Report each line in the entries below that contains the string "Write", treating uppercase and lowercase letters as distinct.

==== ENTRIES SHOWN

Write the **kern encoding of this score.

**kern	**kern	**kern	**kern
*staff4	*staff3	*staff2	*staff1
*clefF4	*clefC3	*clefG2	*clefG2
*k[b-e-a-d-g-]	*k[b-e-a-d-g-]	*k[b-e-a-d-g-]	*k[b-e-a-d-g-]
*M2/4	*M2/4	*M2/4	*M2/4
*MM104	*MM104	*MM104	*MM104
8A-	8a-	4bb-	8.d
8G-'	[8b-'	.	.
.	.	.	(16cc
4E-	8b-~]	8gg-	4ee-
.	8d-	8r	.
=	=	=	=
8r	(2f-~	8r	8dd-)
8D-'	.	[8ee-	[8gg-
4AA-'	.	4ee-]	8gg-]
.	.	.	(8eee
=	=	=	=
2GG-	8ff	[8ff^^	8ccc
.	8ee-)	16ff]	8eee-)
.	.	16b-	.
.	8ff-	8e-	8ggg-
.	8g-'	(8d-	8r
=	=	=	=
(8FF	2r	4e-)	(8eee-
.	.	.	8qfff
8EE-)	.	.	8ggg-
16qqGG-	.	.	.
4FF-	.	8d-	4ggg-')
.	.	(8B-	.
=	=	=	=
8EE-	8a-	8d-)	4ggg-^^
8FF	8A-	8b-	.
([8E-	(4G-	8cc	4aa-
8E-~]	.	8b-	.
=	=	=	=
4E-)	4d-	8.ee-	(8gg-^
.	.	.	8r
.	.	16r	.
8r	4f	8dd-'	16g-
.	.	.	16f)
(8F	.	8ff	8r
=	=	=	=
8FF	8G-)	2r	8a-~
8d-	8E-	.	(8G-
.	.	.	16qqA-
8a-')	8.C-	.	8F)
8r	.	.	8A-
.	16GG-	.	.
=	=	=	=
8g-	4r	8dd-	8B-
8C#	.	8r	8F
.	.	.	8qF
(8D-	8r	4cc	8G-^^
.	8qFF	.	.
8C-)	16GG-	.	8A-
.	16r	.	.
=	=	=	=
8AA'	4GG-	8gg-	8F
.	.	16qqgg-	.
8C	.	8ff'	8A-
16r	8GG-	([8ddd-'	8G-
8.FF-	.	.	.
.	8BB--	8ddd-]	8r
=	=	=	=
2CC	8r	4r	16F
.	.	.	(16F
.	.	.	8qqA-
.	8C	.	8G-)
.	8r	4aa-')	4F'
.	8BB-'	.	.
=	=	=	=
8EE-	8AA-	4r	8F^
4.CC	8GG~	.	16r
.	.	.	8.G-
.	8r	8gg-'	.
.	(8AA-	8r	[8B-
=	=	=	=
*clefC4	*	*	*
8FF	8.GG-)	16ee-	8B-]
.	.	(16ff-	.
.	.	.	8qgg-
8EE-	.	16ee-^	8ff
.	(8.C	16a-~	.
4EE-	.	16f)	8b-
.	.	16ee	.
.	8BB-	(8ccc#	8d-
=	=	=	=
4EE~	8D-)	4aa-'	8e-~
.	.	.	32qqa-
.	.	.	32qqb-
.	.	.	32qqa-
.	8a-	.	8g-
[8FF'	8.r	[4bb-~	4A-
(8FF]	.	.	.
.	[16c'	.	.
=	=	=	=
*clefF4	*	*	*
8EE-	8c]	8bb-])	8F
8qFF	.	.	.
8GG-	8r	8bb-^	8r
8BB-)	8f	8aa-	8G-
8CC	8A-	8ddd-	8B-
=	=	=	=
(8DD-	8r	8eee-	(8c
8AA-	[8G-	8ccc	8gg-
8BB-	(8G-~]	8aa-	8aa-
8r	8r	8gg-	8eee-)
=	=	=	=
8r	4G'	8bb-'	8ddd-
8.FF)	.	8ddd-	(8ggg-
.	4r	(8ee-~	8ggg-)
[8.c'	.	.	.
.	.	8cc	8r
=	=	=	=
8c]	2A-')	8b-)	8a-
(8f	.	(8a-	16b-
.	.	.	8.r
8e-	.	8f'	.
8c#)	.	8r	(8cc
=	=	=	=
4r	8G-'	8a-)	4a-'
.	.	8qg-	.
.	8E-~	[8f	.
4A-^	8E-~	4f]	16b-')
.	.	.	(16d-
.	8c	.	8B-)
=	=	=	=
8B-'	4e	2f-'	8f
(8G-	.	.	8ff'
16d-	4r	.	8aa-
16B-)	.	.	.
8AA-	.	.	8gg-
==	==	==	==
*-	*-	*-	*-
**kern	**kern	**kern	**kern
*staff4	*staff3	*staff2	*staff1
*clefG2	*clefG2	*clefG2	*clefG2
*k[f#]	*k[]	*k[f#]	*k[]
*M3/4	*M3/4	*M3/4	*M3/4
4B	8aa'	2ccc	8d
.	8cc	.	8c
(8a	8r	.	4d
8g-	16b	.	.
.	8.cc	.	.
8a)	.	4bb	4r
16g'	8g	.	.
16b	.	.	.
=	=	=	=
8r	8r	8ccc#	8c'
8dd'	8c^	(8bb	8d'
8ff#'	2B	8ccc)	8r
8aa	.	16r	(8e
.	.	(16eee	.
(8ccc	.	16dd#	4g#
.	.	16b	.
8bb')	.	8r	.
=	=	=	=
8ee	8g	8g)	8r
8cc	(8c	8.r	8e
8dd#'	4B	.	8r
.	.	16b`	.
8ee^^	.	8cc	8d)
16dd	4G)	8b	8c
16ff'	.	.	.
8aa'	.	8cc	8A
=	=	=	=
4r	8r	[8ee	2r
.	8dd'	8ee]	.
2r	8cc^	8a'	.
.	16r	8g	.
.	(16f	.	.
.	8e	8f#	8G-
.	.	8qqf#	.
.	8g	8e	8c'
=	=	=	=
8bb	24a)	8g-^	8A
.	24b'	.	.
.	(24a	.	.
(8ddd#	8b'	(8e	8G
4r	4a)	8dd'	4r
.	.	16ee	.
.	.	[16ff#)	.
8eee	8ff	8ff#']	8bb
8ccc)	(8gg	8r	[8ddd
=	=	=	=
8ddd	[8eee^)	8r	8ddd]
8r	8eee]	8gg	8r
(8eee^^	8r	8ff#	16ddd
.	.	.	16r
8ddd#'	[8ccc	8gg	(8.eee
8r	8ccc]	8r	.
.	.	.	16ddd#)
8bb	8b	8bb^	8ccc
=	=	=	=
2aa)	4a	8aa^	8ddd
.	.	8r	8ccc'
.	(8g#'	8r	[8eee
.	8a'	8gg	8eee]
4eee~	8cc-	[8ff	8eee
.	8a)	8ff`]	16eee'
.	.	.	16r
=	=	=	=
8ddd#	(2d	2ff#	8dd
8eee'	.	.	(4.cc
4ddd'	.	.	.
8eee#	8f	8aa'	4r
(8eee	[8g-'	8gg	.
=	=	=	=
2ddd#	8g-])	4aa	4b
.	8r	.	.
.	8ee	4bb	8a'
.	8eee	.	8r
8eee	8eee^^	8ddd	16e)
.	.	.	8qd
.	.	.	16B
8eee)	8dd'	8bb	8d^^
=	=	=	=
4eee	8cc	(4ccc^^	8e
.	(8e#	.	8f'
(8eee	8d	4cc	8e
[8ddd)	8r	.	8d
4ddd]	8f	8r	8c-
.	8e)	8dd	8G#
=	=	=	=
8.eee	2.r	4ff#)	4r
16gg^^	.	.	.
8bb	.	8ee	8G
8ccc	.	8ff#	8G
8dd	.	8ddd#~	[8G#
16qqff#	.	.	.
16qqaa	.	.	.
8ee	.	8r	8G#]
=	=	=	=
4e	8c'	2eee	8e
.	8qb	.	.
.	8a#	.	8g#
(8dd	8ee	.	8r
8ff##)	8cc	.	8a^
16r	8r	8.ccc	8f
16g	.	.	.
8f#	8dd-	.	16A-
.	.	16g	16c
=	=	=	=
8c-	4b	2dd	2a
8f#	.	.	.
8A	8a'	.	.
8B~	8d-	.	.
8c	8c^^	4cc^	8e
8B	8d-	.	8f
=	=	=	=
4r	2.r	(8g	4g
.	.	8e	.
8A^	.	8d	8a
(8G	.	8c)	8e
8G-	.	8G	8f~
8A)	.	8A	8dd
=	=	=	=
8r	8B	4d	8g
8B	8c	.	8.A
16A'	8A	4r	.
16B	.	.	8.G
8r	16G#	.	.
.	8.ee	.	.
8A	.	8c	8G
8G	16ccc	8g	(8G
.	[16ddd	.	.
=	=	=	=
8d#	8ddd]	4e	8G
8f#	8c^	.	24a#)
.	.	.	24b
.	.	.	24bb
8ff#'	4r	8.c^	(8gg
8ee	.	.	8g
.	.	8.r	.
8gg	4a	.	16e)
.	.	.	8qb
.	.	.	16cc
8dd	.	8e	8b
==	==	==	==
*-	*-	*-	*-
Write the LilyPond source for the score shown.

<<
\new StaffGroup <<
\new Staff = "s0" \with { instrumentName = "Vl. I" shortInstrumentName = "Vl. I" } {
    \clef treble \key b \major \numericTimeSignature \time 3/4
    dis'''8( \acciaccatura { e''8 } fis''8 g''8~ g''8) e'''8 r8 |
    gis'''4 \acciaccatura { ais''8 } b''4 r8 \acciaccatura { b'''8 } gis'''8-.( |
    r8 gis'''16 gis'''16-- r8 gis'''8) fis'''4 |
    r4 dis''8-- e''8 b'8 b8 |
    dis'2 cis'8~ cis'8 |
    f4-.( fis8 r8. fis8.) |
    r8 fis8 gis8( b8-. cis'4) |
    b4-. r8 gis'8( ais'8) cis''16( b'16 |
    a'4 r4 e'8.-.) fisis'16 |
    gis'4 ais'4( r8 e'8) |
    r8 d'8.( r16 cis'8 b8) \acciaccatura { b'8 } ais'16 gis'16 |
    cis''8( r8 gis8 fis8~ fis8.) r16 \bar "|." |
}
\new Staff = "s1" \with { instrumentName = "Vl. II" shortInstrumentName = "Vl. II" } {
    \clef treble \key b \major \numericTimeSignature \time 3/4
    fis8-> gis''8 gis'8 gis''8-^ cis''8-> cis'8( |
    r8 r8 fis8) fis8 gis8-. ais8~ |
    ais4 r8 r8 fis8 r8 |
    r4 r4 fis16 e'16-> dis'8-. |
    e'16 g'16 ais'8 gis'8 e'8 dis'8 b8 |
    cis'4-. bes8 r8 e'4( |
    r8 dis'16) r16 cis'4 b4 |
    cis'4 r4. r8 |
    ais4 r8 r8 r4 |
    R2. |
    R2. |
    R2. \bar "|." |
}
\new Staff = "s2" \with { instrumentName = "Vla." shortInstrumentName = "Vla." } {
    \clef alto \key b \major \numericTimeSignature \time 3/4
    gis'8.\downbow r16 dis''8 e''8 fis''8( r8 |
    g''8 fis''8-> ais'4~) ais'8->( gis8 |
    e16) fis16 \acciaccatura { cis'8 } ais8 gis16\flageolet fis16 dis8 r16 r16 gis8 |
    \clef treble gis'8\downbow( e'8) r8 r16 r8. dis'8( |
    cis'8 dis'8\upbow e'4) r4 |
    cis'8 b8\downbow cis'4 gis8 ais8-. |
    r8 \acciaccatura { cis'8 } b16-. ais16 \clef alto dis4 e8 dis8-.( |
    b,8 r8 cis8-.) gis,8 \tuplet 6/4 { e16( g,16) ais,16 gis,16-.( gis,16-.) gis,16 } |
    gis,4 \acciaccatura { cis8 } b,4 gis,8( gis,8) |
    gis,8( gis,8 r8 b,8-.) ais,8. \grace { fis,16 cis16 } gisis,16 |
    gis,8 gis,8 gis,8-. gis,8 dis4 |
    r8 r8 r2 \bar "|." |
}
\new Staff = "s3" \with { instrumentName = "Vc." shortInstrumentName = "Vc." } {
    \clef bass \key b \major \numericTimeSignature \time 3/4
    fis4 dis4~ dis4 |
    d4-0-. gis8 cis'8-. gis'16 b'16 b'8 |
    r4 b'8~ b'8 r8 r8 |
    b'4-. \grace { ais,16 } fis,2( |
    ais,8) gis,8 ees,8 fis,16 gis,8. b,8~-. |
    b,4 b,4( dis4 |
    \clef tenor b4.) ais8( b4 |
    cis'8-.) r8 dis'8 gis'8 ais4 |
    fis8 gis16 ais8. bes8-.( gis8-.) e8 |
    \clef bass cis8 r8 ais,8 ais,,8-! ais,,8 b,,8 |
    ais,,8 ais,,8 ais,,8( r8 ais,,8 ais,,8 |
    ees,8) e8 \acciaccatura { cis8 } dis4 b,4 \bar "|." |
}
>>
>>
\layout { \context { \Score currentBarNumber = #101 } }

========

WRITTEN RESPONSE:
Write the **kern encoding of this score.
Write the LilyPond source for the score shown.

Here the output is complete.